Copy, exactly as written, the lines that begin at the one containing "blue brick E5:F6" and end at the one containing "none -> tan brick H4 level 1". Skip any pictures in the data below.

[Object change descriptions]
--- START ---

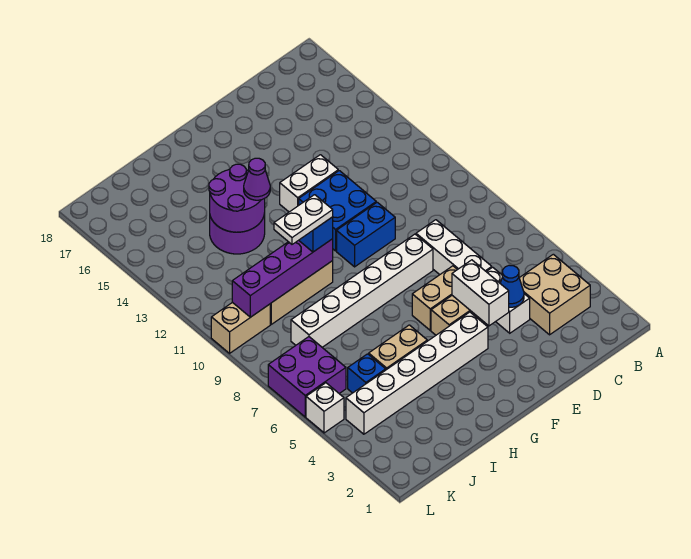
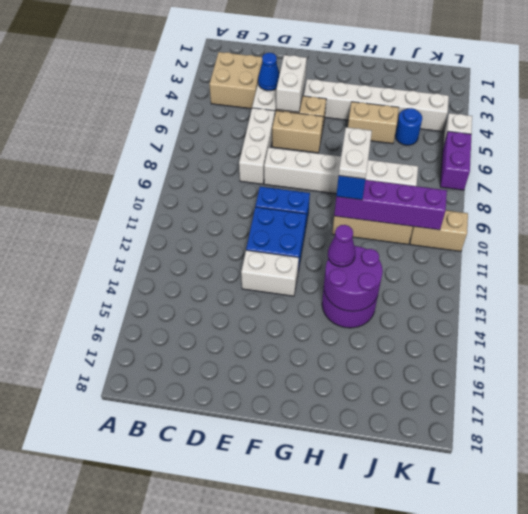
white plate H10:I10 level 4 -> white plate H9:H10 level 4
blue brick J5 level 1 -> blue round brick J5 level 1
purple brick K6:L7 level 1 -> purple brick L6:L7 level 1

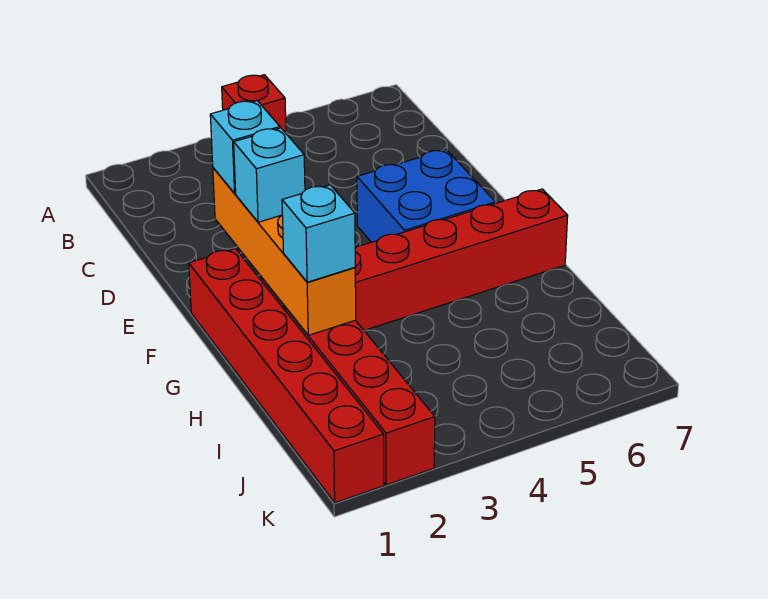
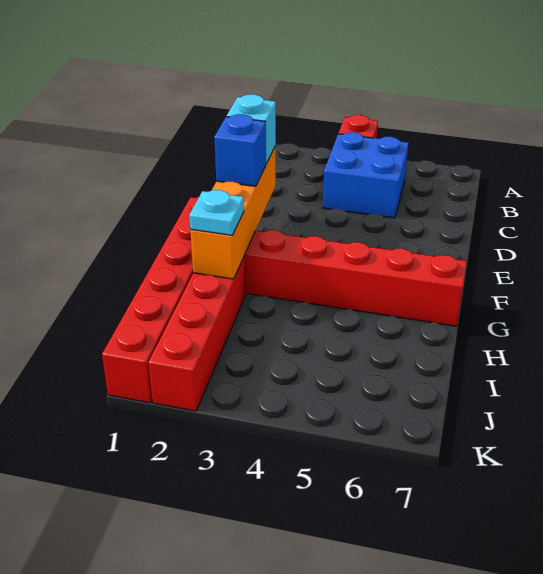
blue brick E5:F6 level 1 -> blue brick B4:C5 level 1
cyan brick F2 level 3 -> blue brick F2 level 3
cyan brick H2 level 3 -> cyan plate H2 level 3

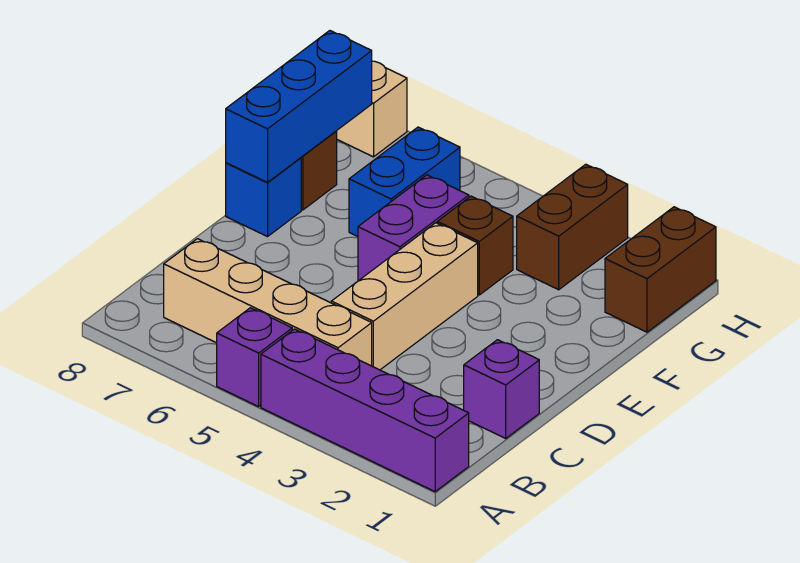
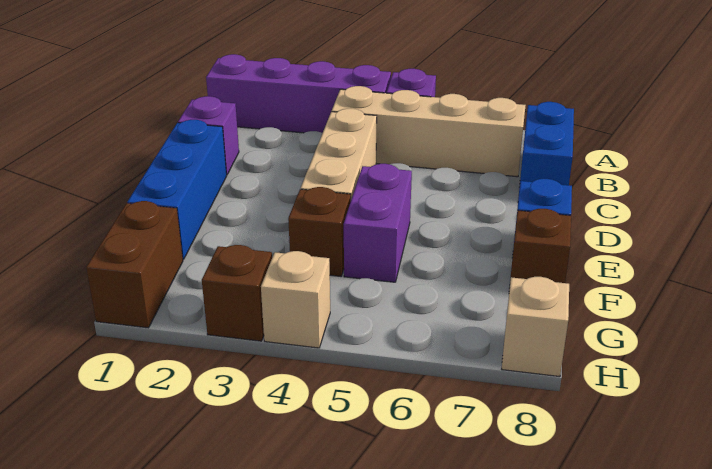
blue brick E8:G8 level 2 -> blue brick D1:F1 level 1
blue brick F6:G6 level 1 -> blue brick B8:C8 level 1
brown brick G3:H3 level 1 -> brown brick H3 level 1
none -> tan brick H4 level 1

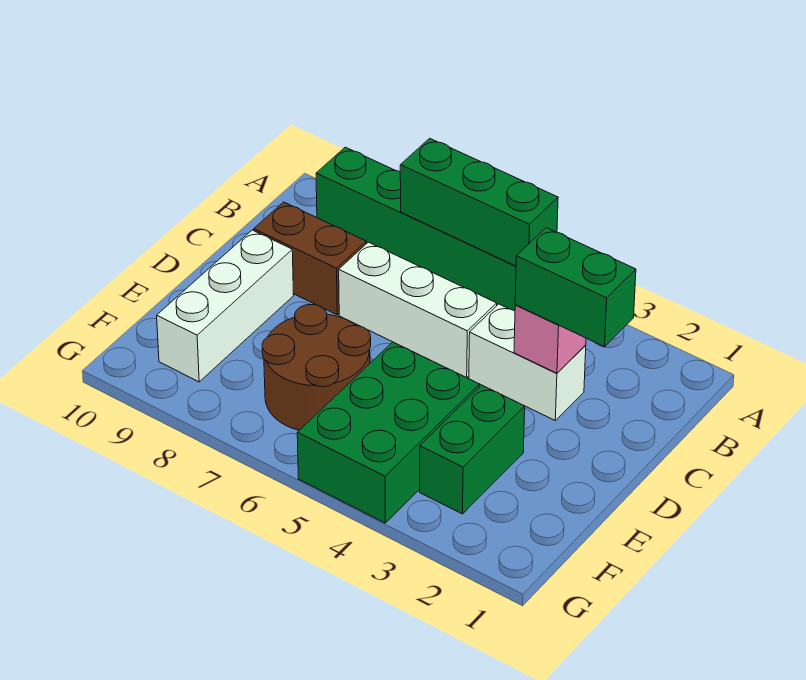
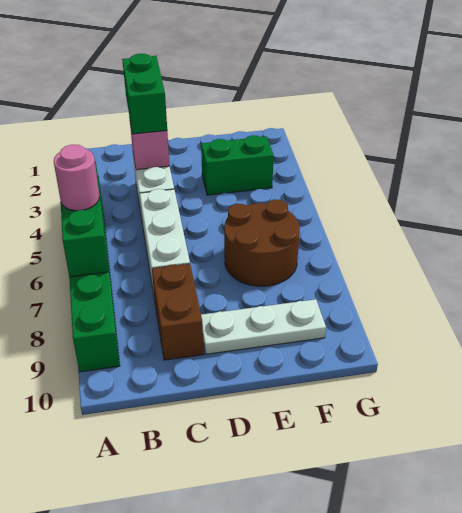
none -> pink round brick A6 level 3
white brick D9:F9 level 1 -> white plate D9:F9 level 1
green brick E4:G5 level 1 -> none

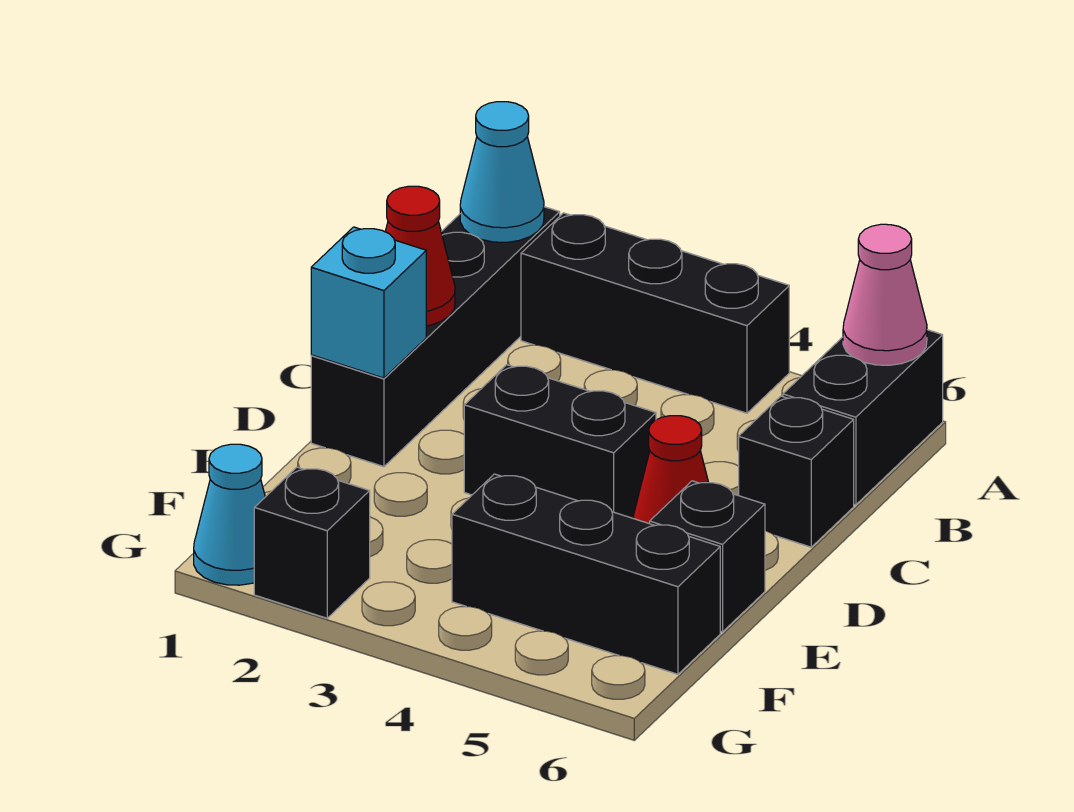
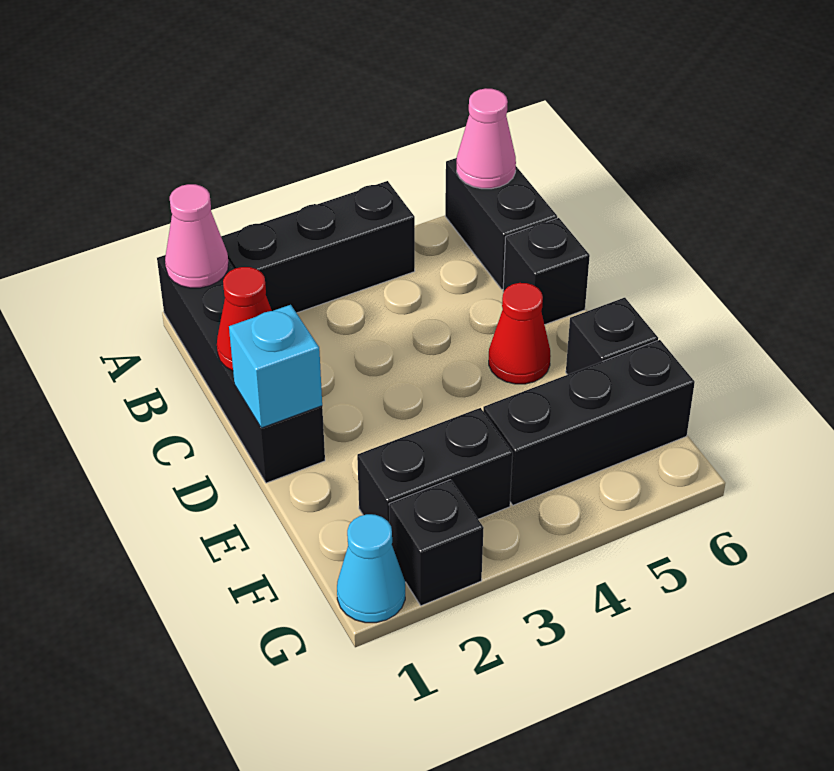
cyan cone A1 level 2 -> pink cone A1 level 2
black brick D3:D4 level 1 -> black brick F2:F3 level 1

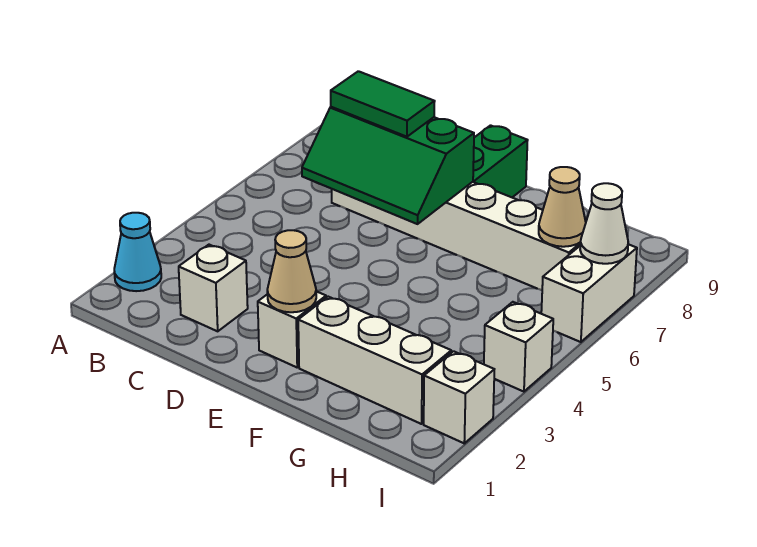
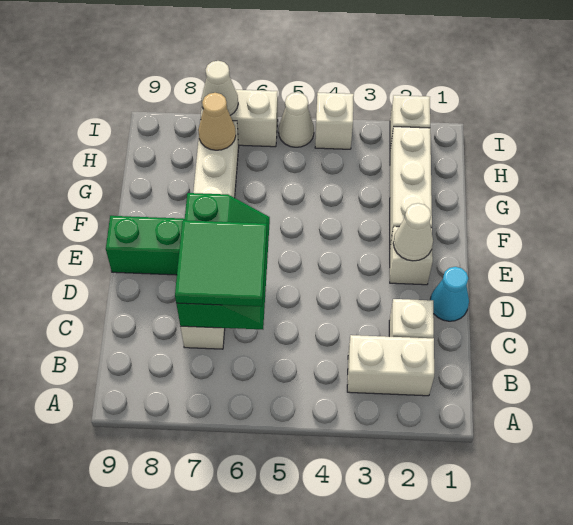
cyan cone A2 level 1 -> cyan cone D1 level 1
none -> white brick B2:B3 level 1
green tile C7:D7 level 3 -> green tile C6:D7 level 3
tan cone E2 level 2 -> white cone E2 level 2
none -> white cone I5 level 1

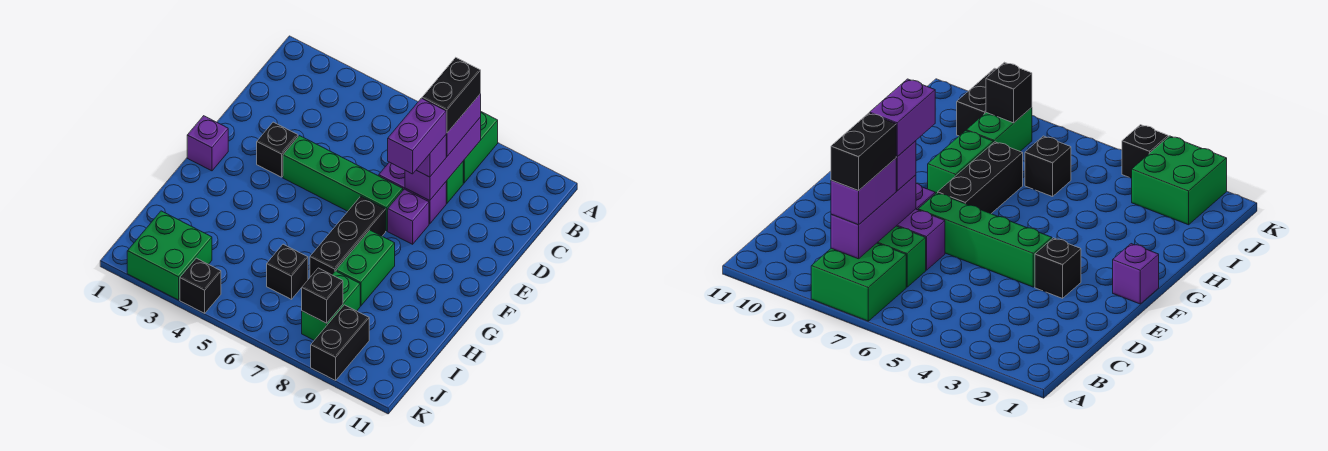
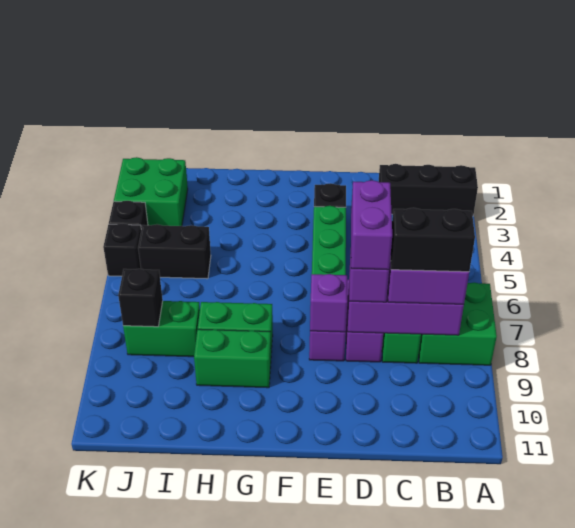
purple brick D8:E8 level 4 -> purple brick D7:D8 level 4
purple brick F1 level 1 -> purple brick E8 level 2
black brick F7:H7 level 1 -> black brick A2:C2 level 1
none -> green brick G9:H9 level 1
black brick I6 level 1 -> black brick K5 level 1
black brick J9:K9 level 1 -> black brick I5:J5 level 1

--- END ---

- [Problem solution]:
blue brick E5:F6 level 1 -> blue brick B4:C5 level 1
cyan brick F2 level 3 -> blue brick F2 level 3
cyan brick H2 level 3 -> cyan plate H2 level 3

blue brick E8:G8 level 2 -> blue brick D1:F1 level 1
blue brick F6:G6 level 1 -> blue brick B8:C8 level 1
brown brick G3:H3 level 1 -> brown brick H3 level 1
none -> tan brick H4 level 1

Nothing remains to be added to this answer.